__Goal of the exercise__: Work out how many lines in the entries below include the word "watering". Give nothing but the number.

(Extracted data)

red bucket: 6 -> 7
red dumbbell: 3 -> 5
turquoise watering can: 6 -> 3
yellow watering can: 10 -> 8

(End Extracted data)
(Extracted data)

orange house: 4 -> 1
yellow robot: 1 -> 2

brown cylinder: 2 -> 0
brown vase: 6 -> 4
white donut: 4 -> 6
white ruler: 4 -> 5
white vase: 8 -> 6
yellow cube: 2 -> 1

(End Extracted data)
(Extracted data)

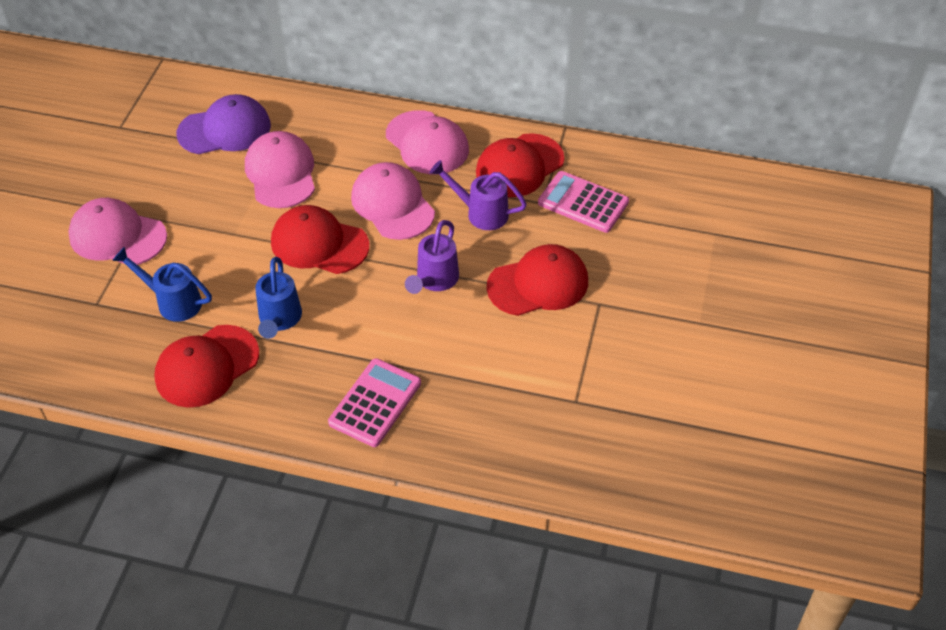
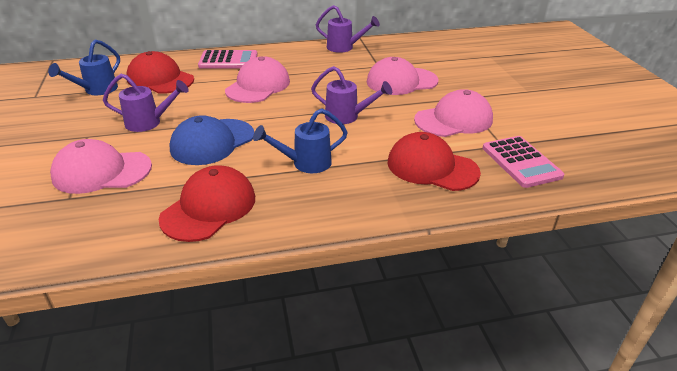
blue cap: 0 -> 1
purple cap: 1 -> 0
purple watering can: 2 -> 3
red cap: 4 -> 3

(End Extracted data)

__Written answer__: 3